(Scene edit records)

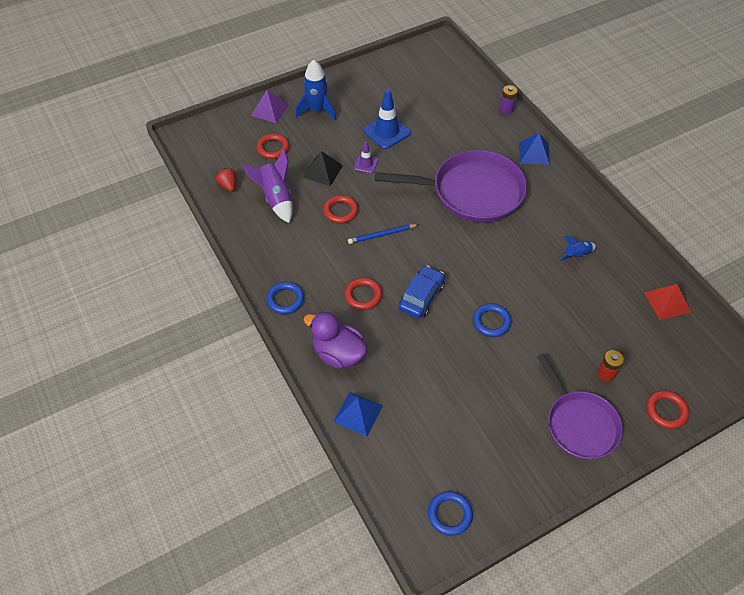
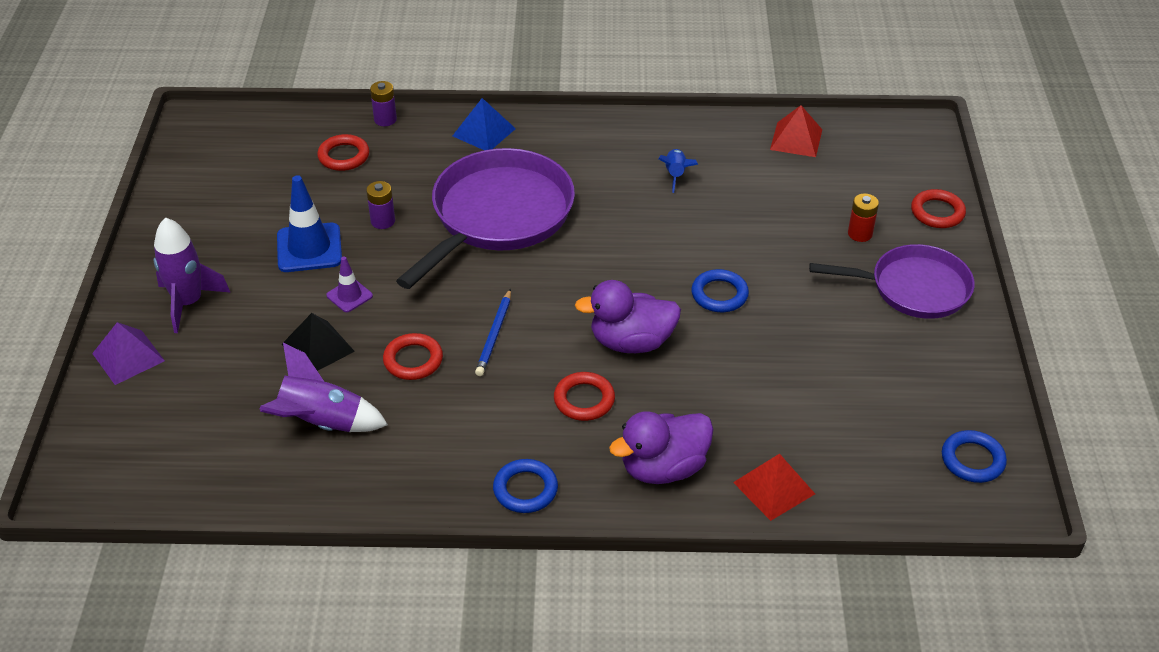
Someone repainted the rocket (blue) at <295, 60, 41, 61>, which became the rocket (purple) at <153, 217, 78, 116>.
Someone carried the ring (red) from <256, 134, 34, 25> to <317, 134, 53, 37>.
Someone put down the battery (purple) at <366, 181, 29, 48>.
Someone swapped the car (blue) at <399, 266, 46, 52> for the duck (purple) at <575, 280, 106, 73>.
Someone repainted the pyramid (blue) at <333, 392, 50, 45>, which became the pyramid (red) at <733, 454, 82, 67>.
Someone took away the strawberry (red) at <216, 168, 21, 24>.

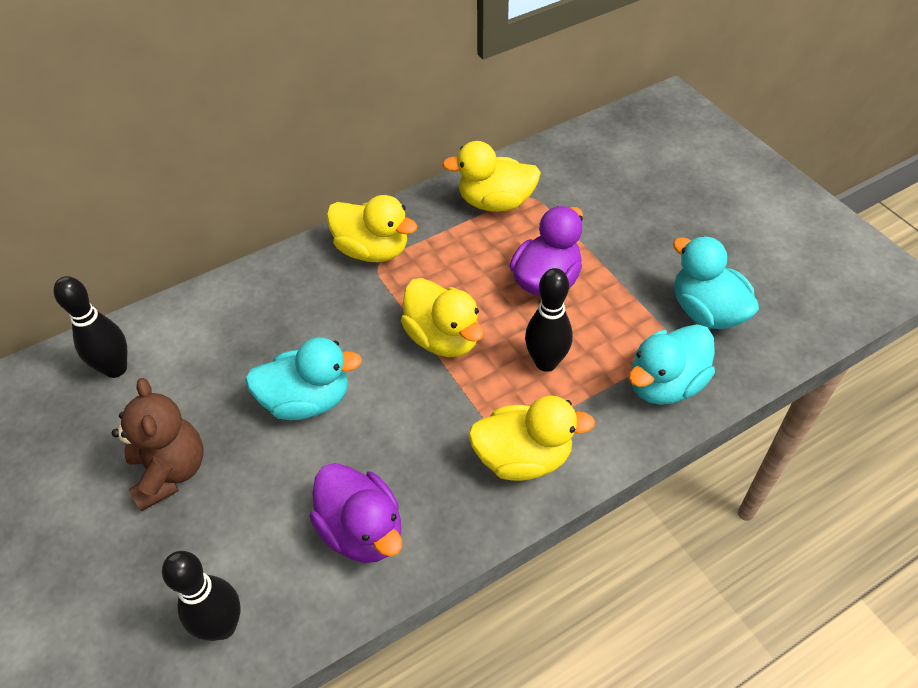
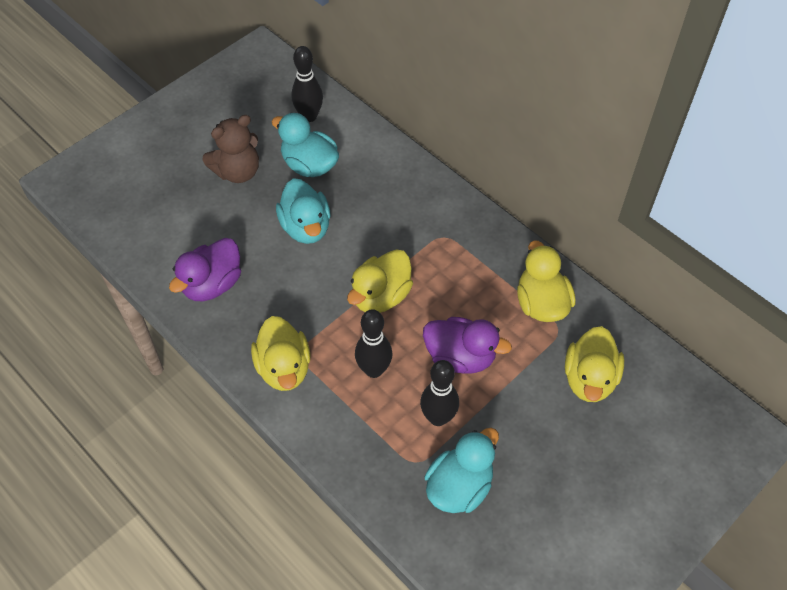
Someone carried the duck (turquoise) from <629, 324, 86, 81> to <271, 113, 68, 64>.
Someone carried the bowling pin (black) from <162, 551, 79, 90> to <420, 360, 39, 66>.
Someone carried the duck (yellow) from <327, 195, 90, 67> to <565, 326, 59, 76>.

**Problem details**
The answer should consist of every line above in which "from" appears.

**Reply**
Someone carried the ring (red) from <256, 134, 34, 25> to <317, 134, 53, 37>.
Someone carried the duck (turquoise) from <629, 324, 86, 81> to <271, 113, 68, 64>.
Someone carried the bowling pin (black) from <162, 551, 79, 90> to <420, 360, 39, 66>.
Someone carried the duck (yellow) from <327, 195, 90, 67> to <565, 326, 59, 76>.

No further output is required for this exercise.